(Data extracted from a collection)
*** Block opens ***

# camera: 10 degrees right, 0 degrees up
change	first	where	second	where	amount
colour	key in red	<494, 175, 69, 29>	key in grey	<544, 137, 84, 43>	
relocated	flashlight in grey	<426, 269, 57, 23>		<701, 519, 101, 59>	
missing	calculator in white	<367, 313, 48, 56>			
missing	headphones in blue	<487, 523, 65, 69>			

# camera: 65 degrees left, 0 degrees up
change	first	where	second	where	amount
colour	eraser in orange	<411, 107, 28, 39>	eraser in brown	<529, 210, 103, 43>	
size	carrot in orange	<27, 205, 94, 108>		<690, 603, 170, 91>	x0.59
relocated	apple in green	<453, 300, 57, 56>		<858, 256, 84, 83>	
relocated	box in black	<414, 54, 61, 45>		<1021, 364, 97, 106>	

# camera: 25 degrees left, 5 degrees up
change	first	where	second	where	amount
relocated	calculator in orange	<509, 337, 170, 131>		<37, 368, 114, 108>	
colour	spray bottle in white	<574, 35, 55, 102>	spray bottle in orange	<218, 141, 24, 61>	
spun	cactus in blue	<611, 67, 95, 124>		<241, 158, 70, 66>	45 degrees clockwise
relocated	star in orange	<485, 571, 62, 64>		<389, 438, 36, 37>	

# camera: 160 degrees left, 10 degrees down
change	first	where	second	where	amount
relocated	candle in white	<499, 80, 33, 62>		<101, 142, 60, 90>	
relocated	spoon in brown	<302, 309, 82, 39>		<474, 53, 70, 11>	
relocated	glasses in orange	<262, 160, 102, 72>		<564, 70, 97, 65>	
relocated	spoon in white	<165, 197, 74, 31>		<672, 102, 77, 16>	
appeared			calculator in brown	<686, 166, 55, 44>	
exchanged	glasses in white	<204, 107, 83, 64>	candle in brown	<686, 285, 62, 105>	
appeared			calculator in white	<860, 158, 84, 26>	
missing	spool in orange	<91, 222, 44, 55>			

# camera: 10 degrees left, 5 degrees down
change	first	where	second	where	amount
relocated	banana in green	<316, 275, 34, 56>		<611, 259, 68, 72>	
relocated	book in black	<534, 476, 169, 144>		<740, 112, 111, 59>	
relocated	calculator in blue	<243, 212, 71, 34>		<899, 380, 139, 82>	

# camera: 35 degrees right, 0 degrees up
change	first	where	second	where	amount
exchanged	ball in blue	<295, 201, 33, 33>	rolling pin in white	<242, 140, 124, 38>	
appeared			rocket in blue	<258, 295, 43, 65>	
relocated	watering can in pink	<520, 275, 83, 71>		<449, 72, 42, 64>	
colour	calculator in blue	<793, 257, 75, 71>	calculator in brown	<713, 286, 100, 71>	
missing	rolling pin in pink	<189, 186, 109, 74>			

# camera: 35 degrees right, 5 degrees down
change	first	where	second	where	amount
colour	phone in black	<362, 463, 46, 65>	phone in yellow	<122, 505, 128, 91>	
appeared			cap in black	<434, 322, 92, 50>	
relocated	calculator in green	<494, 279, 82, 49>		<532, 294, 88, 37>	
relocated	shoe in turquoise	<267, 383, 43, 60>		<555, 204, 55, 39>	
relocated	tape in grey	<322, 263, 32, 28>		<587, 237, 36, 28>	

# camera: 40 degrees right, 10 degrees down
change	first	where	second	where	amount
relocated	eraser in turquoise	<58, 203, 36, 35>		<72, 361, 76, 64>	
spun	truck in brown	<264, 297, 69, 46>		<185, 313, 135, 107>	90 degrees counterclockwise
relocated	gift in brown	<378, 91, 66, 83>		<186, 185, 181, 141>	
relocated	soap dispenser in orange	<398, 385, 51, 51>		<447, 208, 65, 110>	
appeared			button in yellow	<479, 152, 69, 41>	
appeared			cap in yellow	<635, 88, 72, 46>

*** Block closes ***

#### Work instruction
Pull every line containing "black" from the entries above and copy it.

#### Problem solution
relocated	box in black	<414, 54, 61, 45>		<1021, 364, 97, 106>	
relocated	book in black	<534, 476, 169, 144>		<740, 112, 111, 59>	
colour	phone in black	<362, 463, 46, 65>	phone in yellow	<122, 505, 128, 91>	
appeared			cap in black	<434, 322, 92, 50>	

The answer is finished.